_Description of the task_
Write out the records word for word, with no pictures.

(Image change detection data)

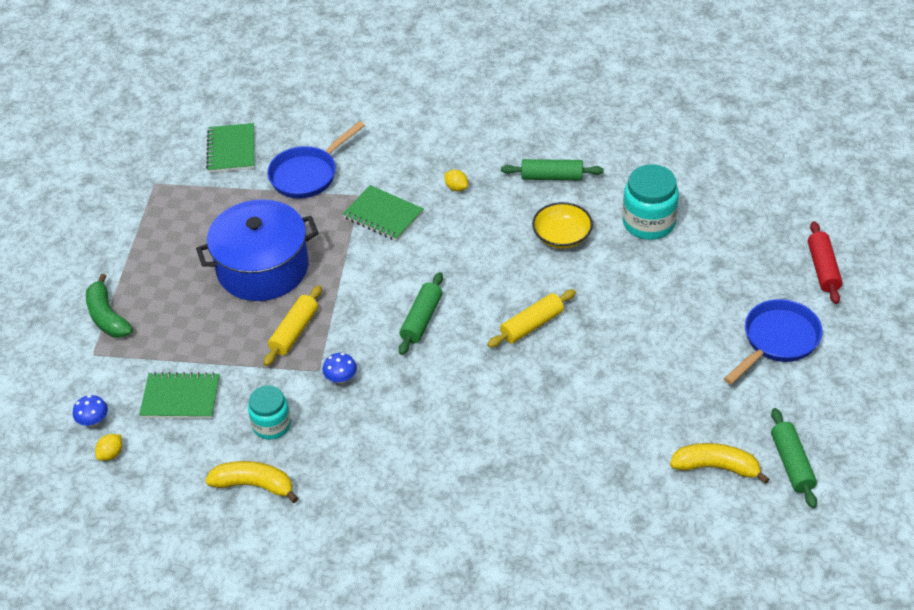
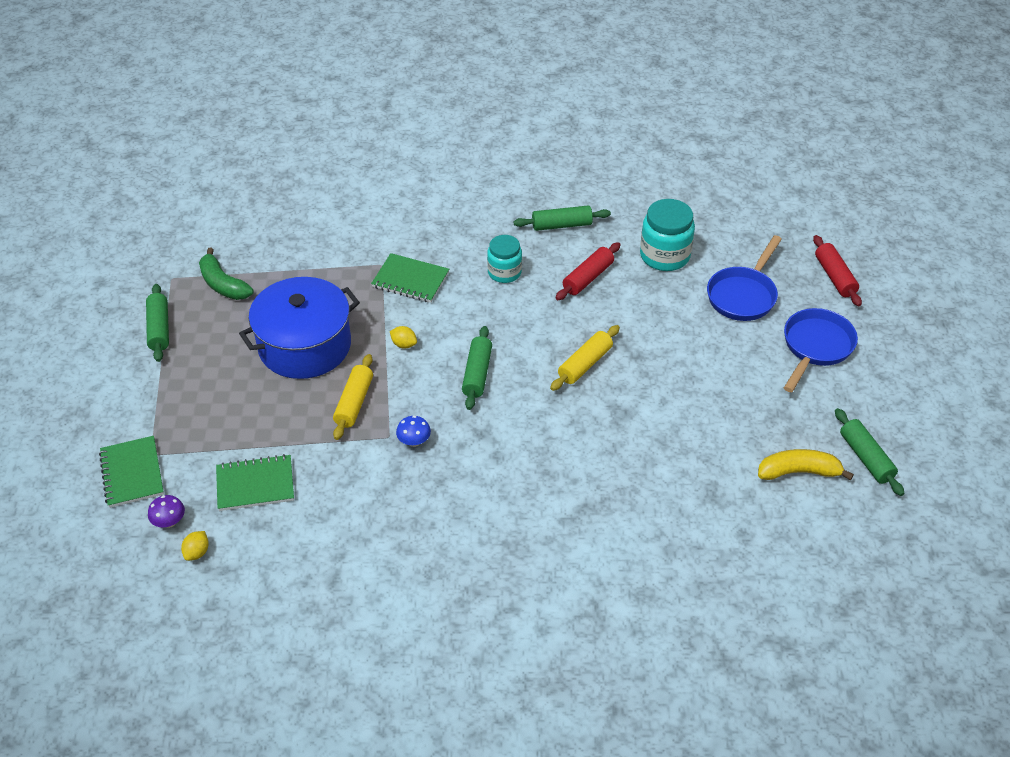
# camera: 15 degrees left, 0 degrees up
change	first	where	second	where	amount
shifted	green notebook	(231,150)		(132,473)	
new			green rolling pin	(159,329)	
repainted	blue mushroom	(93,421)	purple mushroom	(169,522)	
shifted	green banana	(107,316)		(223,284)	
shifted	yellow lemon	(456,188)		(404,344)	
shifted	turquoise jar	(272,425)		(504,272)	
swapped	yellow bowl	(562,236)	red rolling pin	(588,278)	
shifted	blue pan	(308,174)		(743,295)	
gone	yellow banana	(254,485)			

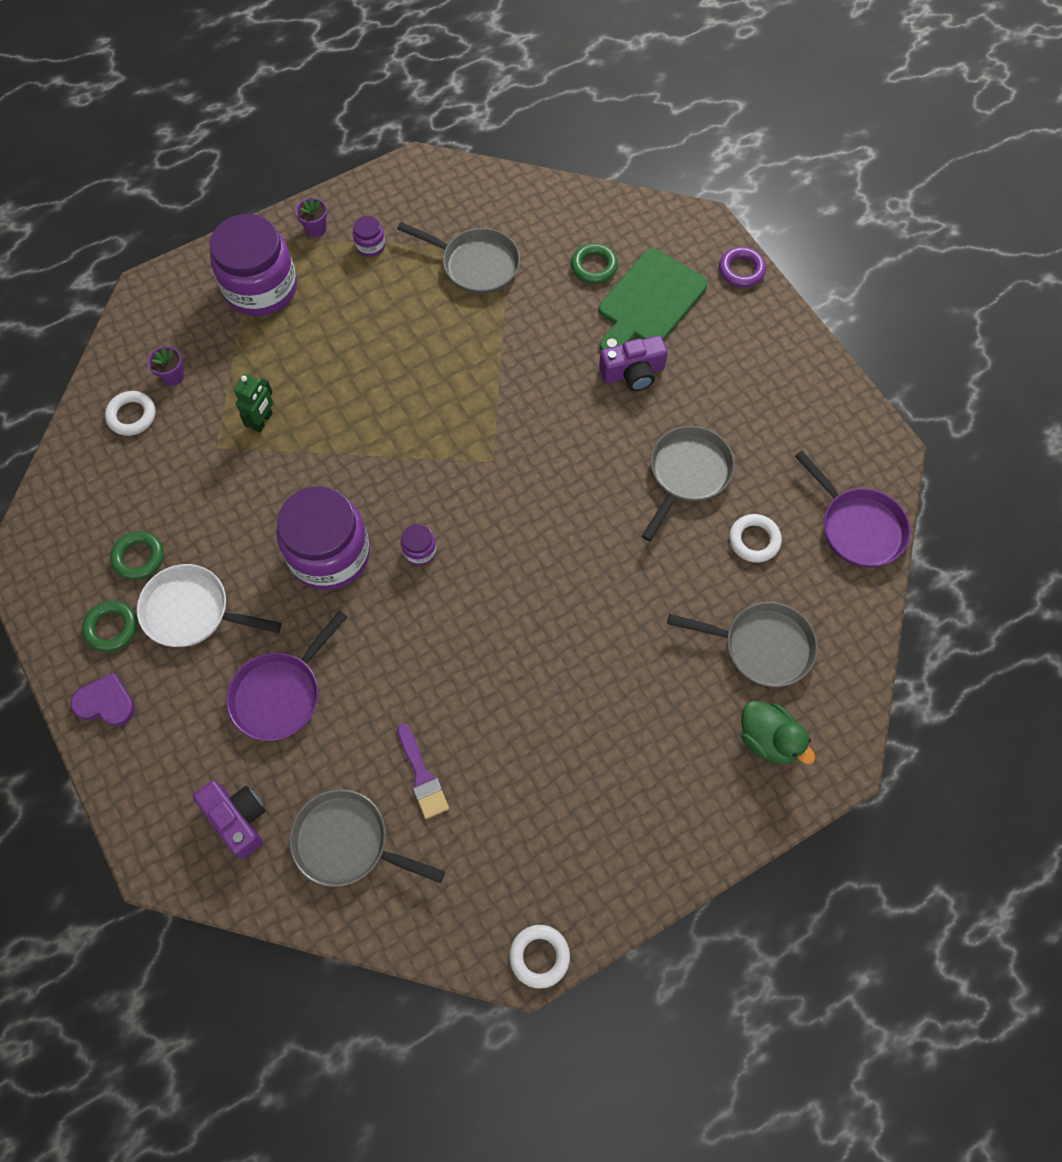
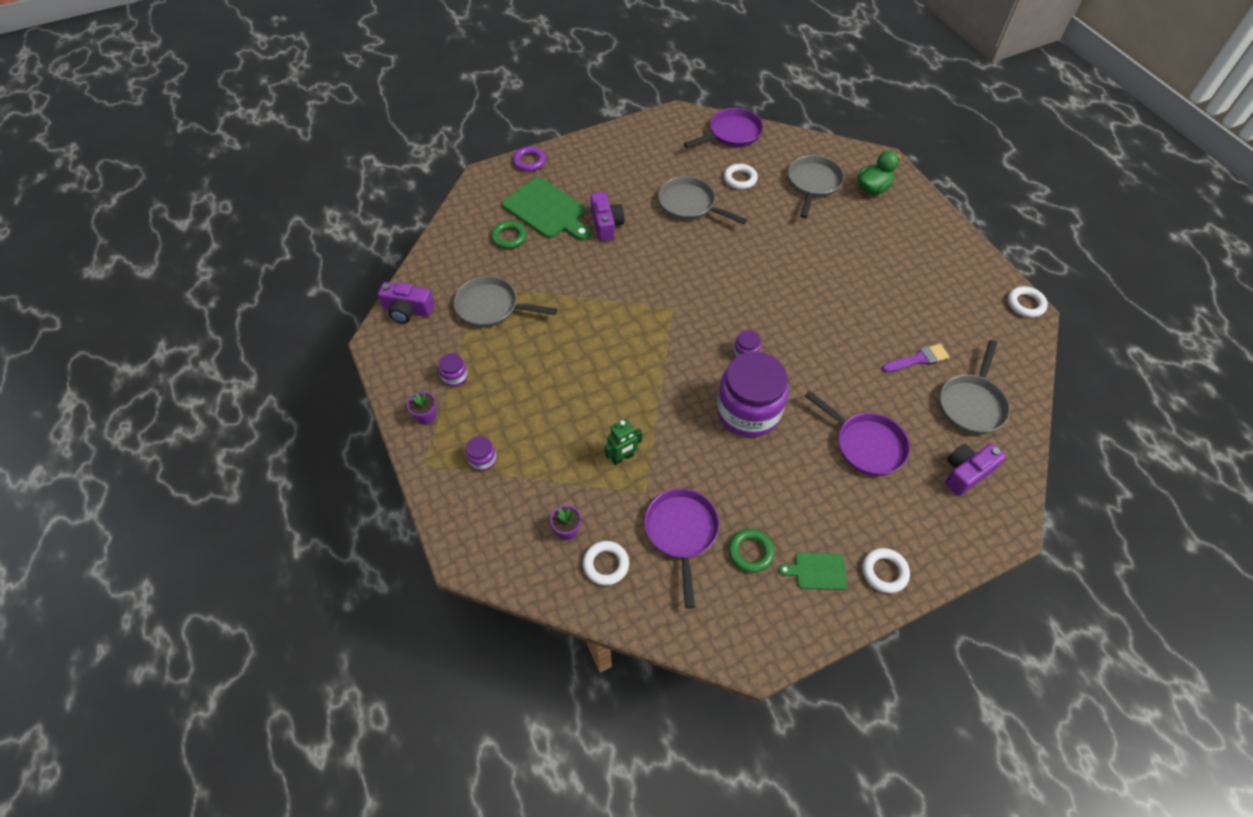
# camera: 85 degrees left, 10 degrees down
change	first	where	second	where	amount
new			purple camera	(408,310)	
rotated	grey pan	(476,265)		(491,307)	105 degrees counterclockwise
scaled	purple jar	(261,288)		(483,460)	x0.41
rotated	green robot	(263,421)		(622,457)	120 degrees clockwise
new			purple pan	(681,533)	
swapped	green ring	(111,628)	green cutting board	(817,571)	
swapped	purple heart	(106,703)	white ring	(884,572)	
gone	white pan	(192,611)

_Finished exercise_
# camera: 15 degrees left, 0 degrees up
change	first	where	second	where	amount
shifted	green notebook	(231,150)		(132,473)	
new			green rolling pin	(159,329)	
repainted	blue mushroom	(93,421)	purple mushroom	(169,522)	
shifted	green banana	(107,316)		(223,284)	
shifted	yellow lemon	(456,188)		(404,344)	
shifted	turquoise jar	(272,425)		(504,272)	
swapped	yellow bowl	(562,236)	red rolling pin	(588,278)	
shifted	blue pan	(308,174)		(743,295)	
gone	yellow banana	(254,485)			

# camera: 85 degrees left, 10 degrees down
change	first	where	second	where	amount
new			purple camera	(408,310)	
rotated	grey pan	(476,265)		(491,307)	105 degrees counterclockwise
scaled	purple jar	(261,288)		(483,460)	x0.41
rotated	green robot	(263,421)		(622,457)	120 degrees clockwise
new			purple pan	(681,533)	
swapped	green ring	(111,628)	green cutting board	(817,571)	
swapped	purple heart	(106,703)	white ring	(884,572)	
gone	white pan	(192,611)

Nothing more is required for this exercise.